(Structured diff data)
○ ○ ○ ○

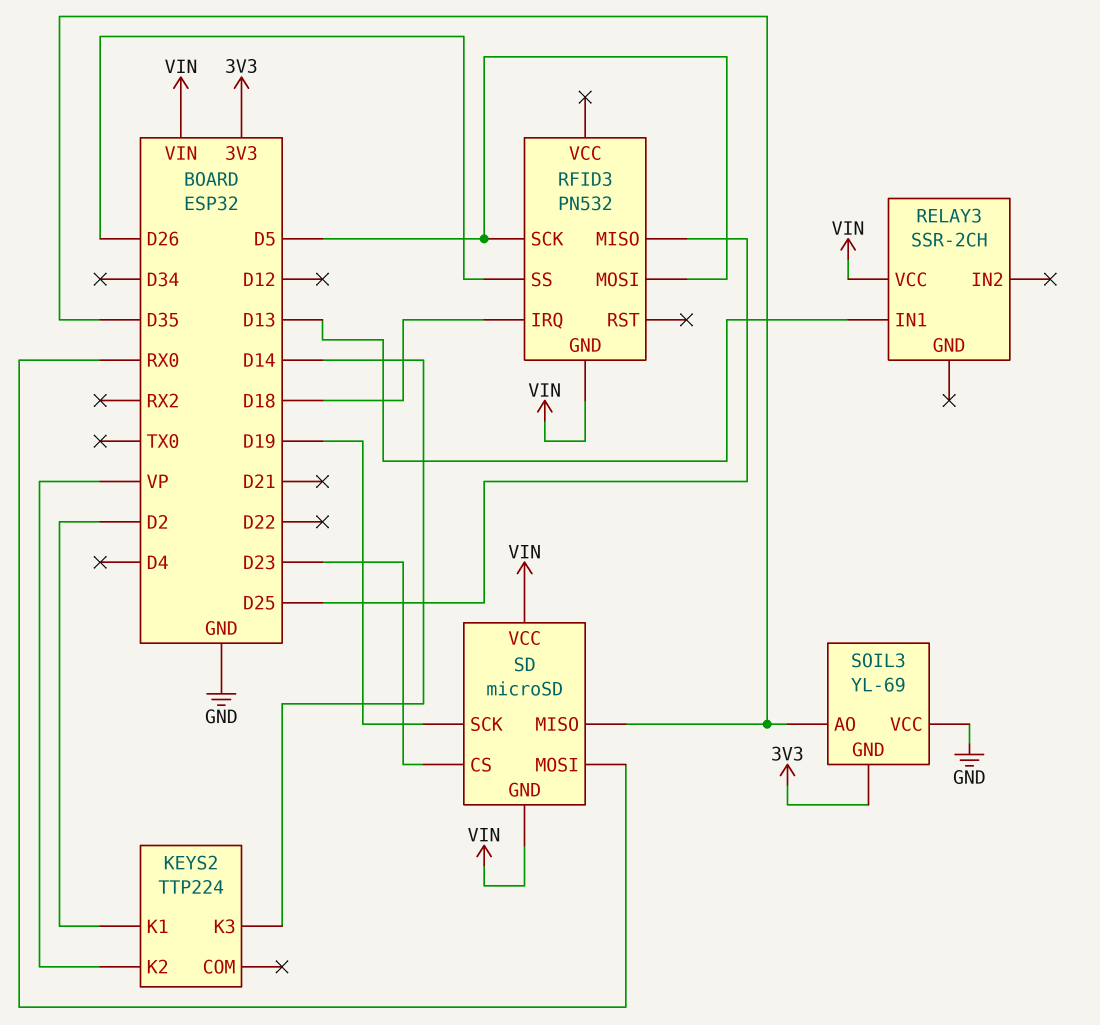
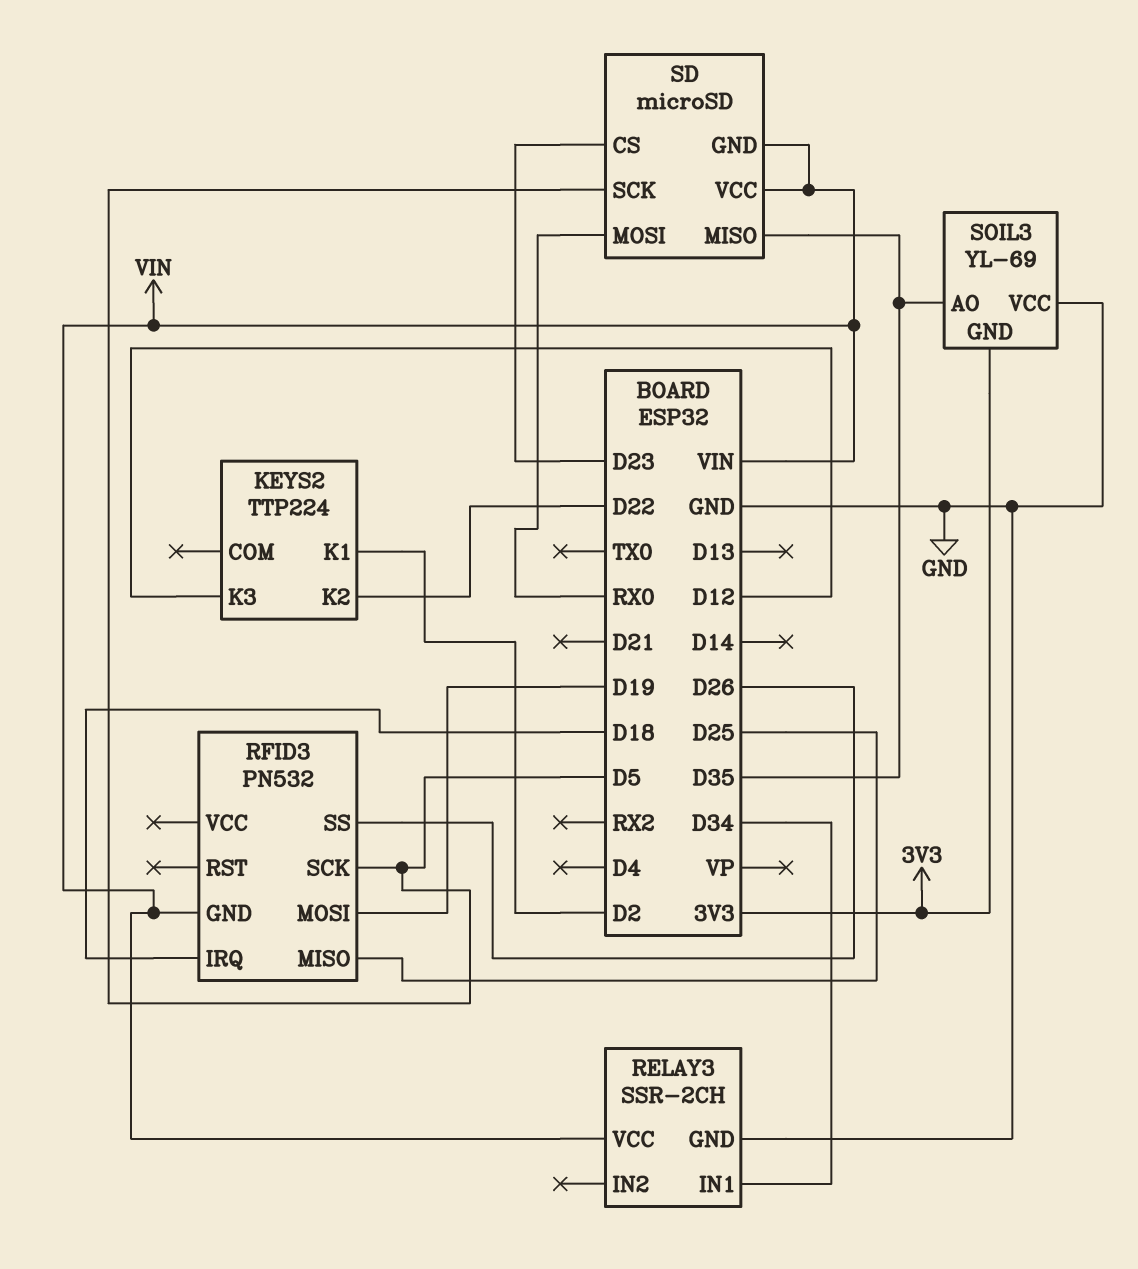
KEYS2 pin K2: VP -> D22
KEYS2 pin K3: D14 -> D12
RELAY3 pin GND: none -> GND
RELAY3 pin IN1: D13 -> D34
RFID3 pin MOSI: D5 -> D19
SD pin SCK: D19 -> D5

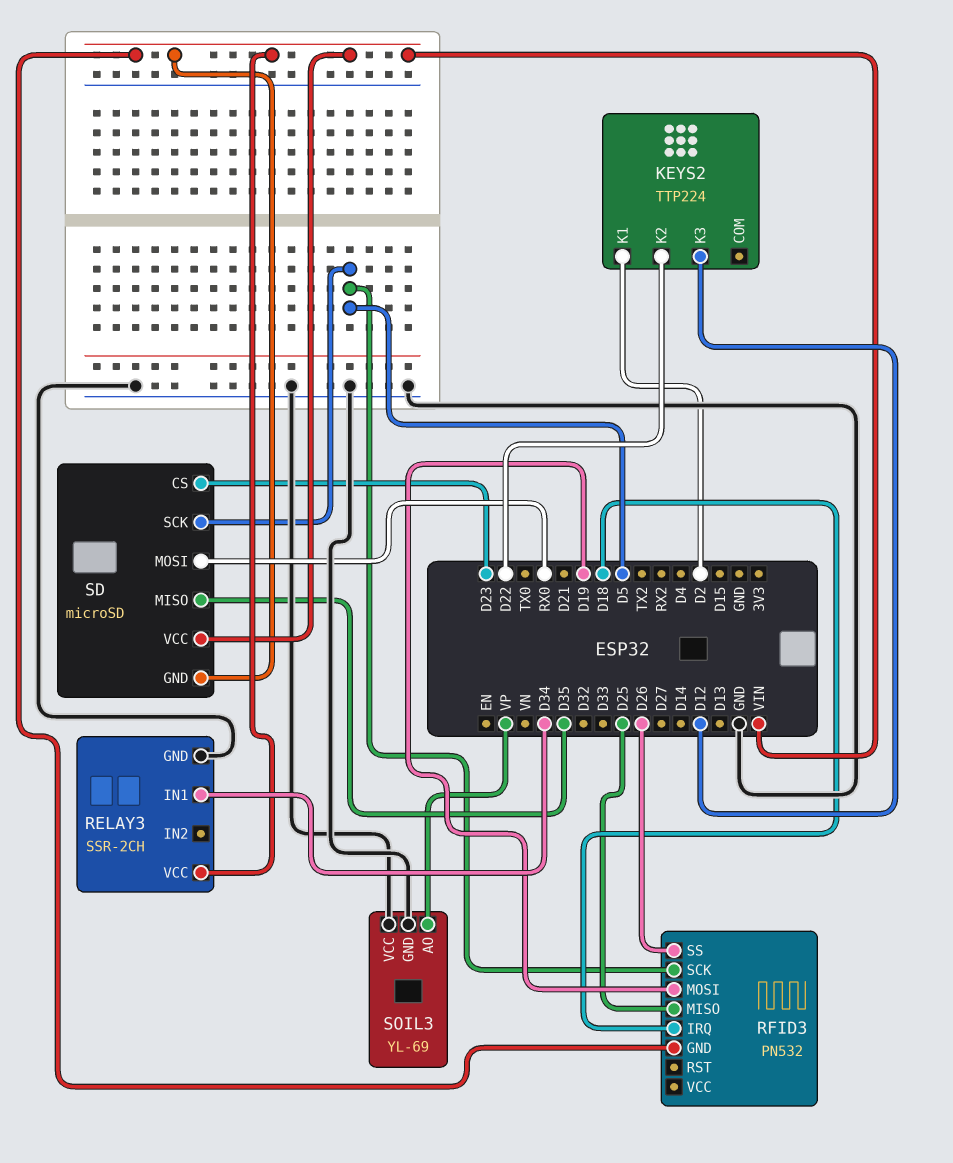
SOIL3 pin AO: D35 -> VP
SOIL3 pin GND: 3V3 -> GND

○ ○ ○ ○

• [What you will do] Exactly as they stand, the entries must be written out again, pictures excluded.

• [Result for this exercise]
KEYS2 pin K2: VP -> D22
KEYS2 pin K3: D14 -> D12
RELAY3 pin GND: none -> GND
RELAY3 pin IN1: D13 -> D34
RFID3 pin MOSI: D5 -> D19
SD pin SCK: D19 -> D5

SOIL3 pin AO: D35 -> VP
SOIL3 pin GND: 3V3 -> GND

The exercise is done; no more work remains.